_Work task_:
Where does the string "orange" occur in the records below? Copy every line that holds it.

_Material provided_:
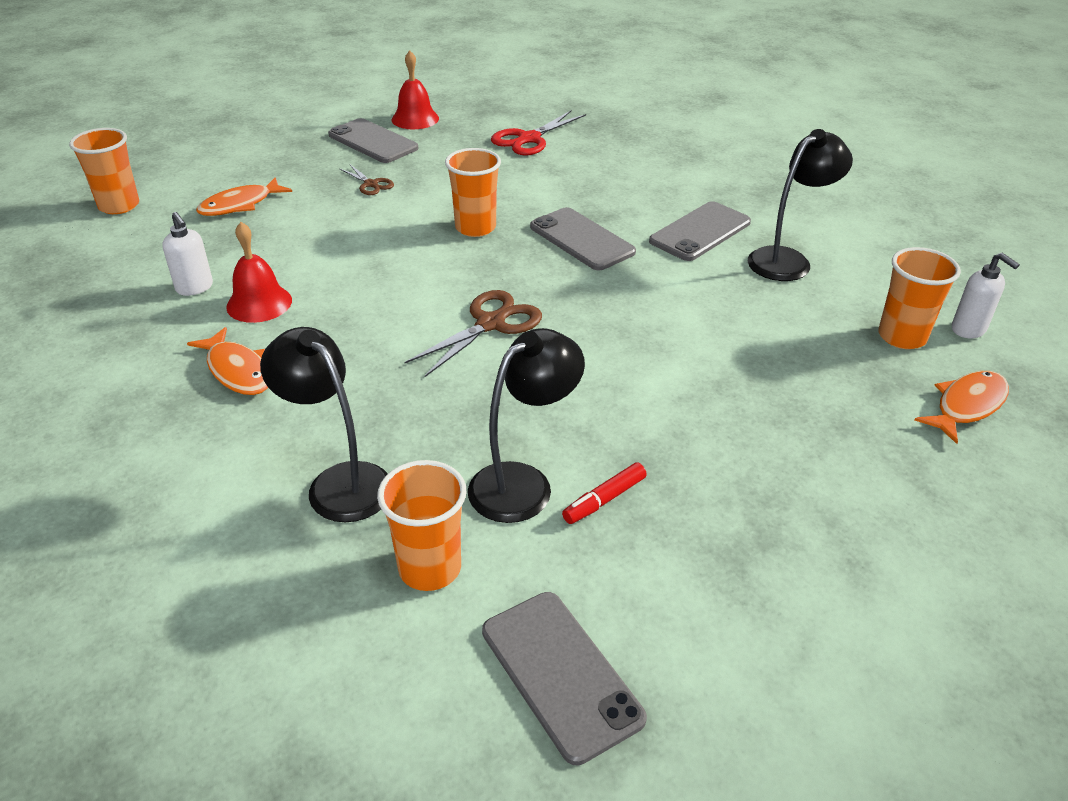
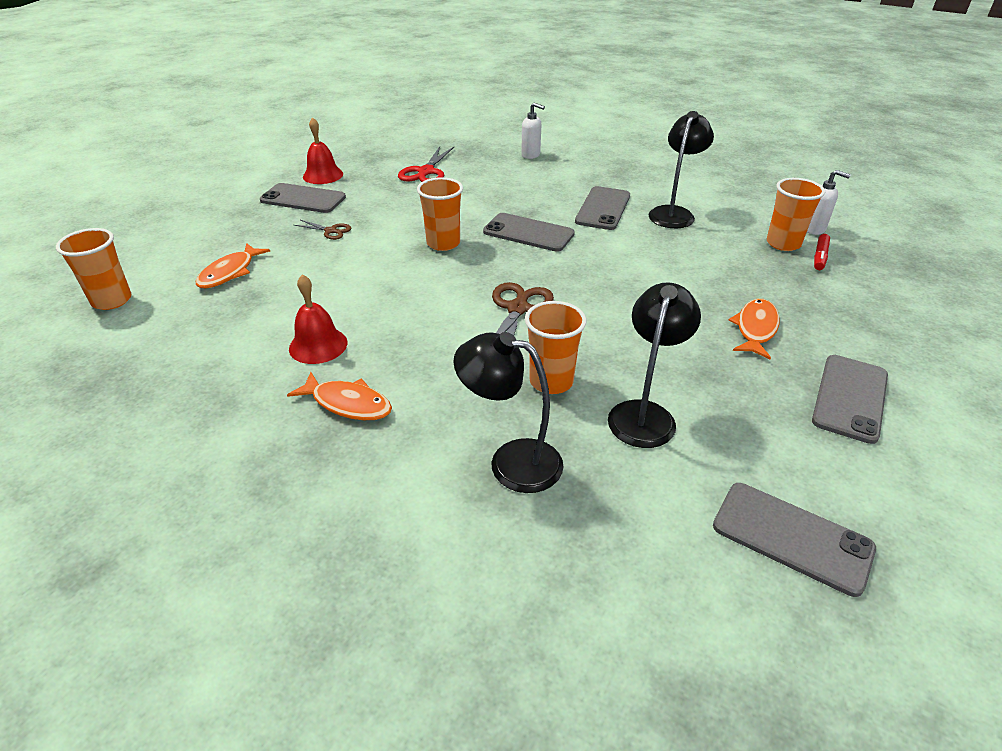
camera: 25 degrees left, 0 degrees up
(195, 288) = (248, 349): white soap dispenser -> white soap dispenser (531, 155)
(430, 568) = (637, 500): orange cup -> orange cup (551, 381)
(604, 500) = (708, 406): red marker -> red marker (820, 257)
(794, 552) = (850, 398): none -> grey phone
(966, 406) = (855, 275): orange fish -> orange fish (755, 329)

_Solved problem_:
(430, 568) = (637, 500): orange cup -> orange cup (551, 381)
(966, 406) = (855, 275): orange fish -> orange fish (755, 329)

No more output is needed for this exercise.